Tally up the lines below with "degrees" in them. Answer with the number only.

ENTRIES SHOWN START

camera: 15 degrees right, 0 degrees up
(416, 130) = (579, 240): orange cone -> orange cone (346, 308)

ENTRIES SHOWN END
ENTRIES SHOWN START

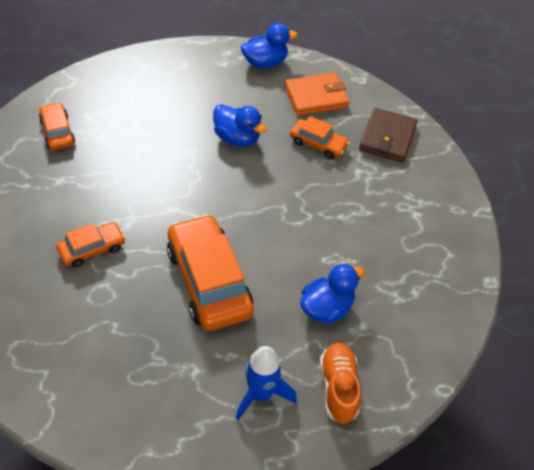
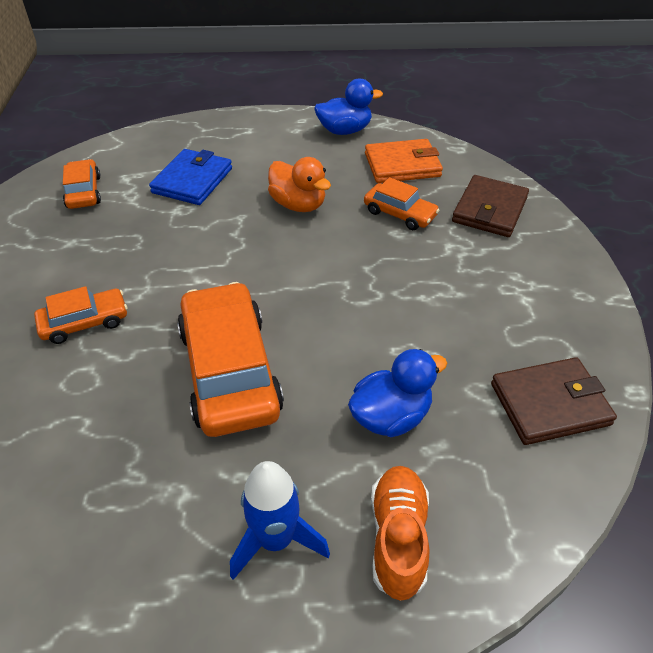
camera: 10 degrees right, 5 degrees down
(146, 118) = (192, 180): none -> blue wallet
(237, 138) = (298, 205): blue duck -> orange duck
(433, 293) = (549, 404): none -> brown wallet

ENTRIES SHOWN END

_YOUR RESPONSE_: 2